**Your objective**
Retype, word for word, each line between the lines holding "D3: diode 1N4007" and "C2: 22nF (RESET, VSW) -> 22nF (DGND, VSW)", inclusive, and leave the rest of the data alone.

──────── Data for this task

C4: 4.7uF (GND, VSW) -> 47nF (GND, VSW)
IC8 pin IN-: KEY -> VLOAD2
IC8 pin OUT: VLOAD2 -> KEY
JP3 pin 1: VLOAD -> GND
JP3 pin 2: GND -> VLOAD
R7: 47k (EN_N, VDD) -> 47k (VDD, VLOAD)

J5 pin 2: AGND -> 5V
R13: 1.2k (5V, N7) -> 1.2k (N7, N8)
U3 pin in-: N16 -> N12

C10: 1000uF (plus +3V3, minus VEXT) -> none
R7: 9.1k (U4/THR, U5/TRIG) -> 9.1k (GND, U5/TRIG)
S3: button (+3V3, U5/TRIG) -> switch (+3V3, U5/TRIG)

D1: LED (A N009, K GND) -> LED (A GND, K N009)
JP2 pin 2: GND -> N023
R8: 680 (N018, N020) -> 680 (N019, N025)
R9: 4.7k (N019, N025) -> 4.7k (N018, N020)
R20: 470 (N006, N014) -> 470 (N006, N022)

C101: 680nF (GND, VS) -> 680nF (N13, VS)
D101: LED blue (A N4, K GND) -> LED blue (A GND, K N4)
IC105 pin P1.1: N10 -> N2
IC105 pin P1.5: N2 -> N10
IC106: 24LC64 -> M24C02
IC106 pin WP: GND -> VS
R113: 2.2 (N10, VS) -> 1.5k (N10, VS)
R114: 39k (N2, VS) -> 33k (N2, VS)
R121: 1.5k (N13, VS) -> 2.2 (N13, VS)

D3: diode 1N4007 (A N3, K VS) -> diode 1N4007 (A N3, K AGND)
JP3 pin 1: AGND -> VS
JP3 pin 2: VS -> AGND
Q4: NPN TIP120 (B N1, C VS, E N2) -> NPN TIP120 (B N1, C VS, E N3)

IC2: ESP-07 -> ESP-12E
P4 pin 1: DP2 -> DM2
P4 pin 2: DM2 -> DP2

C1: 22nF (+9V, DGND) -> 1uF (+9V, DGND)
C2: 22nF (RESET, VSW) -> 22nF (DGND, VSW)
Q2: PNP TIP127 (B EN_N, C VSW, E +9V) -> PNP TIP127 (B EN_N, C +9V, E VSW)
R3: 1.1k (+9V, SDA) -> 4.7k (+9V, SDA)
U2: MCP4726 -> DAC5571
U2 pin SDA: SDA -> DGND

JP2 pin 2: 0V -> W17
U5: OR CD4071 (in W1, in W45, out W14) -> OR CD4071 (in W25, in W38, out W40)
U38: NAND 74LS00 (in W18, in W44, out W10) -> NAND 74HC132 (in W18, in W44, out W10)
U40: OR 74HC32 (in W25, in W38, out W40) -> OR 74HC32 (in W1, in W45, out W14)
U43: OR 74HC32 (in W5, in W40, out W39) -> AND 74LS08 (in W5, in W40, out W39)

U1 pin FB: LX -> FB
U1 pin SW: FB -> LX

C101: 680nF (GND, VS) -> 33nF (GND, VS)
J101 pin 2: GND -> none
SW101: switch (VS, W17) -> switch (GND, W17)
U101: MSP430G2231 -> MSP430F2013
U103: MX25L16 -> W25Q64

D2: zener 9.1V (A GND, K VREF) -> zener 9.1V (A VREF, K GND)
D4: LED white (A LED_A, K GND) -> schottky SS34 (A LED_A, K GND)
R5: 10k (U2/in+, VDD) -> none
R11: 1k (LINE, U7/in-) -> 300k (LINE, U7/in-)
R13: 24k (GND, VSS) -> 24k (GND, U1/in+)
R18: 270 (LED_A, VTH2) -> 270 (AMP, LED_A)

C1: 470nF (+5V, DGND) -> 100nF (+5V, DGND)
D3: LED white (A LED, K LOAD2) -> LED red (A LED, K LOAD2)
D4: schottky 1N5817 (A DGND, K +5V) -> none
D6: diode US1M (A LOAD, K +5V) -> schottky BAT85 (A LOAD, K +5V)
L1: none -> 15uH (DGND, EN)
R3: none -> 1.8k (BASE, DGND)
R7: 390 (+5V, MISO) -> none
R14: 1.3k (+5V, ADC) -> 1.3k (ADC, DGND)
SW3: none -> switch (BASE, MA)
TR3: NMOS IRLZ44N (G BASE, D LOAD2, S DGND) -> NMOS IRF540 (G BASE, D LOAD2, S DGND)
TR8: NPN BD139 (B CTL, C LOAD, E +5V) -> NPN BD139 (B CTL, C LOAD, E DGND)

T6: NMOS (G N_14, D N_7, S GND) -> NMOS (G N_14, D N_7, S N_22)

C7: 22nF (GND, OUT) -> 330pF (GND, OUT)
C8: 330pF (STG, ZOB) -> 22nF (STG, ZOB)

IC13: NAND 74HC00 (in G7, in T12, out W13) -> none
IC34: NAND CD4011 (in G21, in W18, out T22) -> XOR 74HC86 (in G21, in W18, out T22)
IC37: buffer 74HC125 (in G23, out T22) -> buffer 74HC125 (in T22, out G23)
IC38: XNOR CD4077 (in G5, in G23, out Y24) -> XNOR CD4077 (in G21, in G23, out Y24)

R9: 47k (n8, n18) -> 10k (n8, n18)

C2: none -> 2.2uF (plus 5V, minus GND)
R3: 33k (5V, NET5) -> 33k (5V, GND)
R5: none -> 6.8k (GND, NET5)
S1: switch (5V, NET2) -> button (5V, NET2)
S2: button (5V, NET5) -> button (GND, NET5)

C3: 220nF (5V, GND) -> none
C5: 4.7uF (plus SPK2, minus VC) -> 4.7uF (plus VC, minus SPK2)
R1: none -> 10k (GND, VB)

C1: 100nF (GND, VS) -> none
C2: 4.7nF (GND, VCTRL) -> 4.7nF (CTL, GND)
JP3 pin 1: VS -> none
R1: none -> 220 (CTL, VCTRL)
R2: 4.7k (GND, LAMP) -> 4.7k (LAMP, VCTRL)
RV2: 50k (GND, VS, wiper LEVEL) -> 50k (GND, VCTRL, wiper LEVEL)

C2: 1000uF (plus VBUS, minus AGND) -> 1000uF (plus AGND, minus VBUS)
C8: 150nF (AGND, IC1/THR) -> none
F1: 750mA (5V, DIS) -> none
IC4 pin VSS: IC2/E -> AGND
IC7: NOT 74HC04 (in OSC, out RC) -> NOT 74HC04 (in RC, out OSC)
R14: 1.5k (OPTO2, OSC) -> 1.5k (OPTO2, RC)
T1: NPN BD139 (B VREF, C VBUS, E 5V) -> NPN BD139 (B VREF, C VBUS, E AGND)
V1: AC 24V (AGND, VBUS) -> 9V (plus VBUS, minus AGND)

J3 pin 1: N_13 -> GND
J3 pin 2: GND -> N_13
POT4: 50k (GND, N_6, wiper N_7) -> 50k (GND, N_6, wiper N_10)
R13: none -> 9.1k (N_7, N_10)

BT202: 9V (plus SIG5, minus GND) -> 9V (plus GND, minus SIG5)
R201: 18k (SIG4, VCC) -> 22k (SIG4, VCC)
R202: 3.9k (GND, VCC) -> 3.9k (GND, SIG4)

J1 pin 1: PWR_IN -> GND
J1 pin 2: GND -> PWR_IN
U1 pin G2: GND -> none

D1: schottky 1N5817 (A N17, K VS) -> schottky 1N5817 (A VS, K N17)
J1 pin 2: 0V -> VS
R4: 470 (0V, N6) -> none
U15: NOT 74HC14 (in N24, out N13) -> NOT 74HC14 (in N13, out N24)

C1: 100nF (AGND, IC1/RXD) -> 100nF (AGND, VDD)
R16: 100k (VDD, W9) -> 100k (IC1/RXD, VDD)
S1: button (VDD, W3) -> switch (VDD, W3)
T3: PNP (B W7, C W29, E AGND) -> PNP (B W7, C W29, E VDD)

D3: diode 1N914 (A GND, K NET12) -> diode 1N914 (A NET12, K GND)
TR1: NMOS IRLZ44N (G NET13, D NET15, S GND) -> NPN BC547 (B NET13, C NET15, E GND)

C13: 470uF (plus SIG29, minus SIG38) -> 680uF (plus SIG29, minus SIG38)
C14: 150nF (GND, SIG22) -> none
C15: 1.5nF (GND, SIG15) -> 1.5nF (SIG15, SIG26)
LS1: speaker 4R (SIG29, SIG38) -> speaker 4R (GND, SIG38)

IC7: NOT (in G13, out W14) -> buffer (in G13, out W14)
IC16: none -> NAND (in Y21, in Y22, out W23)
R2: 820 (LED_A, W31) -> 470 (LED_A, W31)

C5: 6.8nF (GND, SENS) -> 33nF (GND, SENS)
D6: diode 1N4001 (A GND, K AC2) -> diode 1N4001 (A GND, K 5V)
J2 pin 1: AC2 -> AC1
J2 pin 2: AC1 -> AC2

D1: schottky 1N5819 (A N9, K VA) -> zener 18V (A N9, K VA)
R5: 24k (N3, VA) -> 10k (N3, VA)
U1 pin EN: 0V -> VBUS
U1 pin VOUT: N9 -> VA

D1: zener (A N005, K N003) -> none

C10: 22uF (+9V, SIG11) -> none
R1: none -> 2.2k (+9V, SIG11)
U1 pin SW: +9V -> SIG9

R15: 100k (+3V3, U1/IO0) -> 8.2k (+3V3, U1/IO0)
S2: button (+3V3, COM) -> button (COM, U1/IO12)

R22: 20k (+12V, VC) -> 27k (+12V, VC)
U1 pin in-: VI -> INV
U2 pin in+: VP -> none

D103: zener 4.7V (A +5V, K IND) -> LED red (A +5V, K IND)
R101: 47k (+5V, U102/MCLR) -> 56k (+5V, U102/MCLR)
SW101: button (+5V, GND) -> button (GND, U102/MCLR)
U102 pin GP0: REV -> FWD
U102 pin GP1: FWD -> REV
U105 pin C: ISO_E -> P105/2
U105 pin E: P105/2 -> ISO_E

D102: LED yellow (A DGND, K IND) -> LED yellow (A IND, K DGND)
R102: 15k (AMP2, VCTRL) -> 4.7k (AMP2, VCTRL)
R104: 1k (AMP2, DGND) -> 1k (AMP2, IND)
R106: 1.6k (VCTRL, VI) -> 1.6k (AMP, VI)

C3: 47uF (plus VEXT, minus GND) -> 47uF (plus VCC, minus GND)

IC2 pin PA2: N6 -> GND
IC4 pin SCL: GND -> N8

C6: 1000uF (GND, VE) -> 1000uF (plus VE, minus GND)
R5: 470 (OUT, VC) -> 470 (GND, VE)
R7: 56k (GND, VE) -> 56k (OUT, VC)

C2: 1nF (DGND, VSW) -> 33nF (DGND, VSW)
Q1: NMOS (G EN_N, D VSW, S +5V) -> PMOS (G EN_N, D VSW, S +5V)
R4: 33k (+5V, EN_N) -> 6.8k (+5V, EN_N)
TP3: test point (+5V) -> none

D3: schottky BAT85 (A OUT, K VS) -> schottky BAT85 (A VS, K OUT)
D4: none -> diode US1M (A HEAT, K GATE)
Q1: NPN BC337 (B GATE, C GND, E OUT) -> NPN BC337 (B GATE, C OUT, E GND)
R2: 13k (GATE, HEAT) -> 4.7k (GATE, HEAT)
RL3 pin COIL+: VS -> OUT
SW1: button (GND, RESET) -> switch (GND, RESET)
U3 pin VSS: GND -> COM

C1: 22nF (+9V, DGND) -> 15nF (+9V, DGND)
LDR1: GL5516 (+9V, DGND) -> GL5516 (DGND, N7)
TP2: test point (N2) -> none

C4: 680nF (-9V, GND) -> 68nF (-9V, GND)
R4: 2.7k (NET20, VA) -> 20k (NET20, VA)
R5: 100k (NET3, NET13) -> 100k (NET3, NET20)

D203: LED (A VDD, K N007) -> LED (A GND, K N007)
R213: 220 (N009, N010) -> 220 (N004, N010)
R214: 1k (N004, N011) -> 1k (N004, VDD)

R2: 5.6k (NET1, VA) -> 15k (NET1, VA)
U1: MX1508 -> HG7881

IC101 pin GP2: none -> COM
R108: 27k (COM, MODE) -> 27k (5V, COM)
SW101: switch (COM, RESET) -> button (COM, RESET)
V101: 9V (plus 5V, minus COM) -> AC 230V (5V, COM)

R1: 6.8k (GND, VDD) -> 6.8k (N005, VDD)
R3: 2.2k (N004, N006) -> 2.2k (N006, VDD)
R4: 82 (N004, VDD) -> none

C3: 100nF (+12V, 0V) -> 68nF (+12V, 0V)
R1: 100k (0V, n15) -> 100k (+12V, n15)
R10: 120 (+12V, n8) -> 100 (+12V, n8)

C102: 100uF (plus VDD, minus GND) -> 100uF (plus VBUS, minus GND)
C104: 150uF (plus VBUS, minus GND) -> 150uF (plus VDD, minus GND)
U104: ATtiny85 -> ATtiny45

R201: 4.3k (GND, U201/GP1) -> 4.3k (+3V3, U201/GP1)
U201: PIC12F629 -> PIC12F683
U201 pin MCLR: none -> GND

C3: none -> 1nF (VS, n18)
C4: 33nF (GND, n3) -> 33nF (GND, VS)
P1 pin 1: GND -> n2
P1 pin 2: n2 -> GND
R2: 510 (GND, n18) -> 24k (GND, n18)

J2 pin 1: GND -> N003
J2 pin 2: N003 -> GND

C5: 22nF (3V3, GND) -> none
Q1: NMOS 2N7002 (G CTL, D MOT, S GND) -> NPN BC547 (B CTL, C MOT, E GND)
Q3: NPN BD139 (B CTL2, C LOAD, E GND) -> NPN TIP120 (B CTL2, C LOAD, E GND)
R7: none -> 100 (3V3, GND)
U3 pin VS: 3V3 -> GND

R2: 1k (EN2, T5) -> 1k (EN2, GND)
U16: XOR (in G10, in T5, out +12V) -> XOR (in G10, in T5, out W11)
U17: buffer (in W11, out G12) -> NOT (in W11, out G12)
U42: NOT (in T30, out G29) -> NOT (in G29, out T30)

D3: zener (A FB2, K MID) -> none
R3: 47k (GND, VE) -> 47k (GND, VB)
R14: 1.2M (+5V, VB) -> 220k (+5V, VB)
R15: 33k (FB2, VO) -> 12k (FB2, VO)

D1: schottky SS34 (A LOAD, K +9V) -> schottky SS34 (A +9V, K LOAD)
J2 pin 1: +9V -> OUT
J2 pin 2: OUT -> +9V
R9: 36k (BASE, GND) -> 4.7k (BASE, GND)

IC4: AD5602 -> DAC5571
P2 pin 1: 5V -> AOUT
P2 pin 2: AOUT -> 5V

────────────────

**Solution below**
D3: diode 1N4007 (A N3, K VS) -> diode 1N4007 (A N3, K AGND)
JP3 pin 1: AGND -> VS
JP3 pin 2: VS -> AGND
Q4: NPN TIP120 (B N1, C VS, E N2) -> NPN TIP120 (B N1, C VS, E N3)

IC2: ESP-07 -> ESP-12E
P4 pin 1: DP2 -> DM2
P4 pin 2: DM2 -> DP2

C1: 22nF (+9V, DGND) -> 1uF (+9V, DGND)
C2: 22nF (RESET, VSW) -> 22nF (DGND, VSW)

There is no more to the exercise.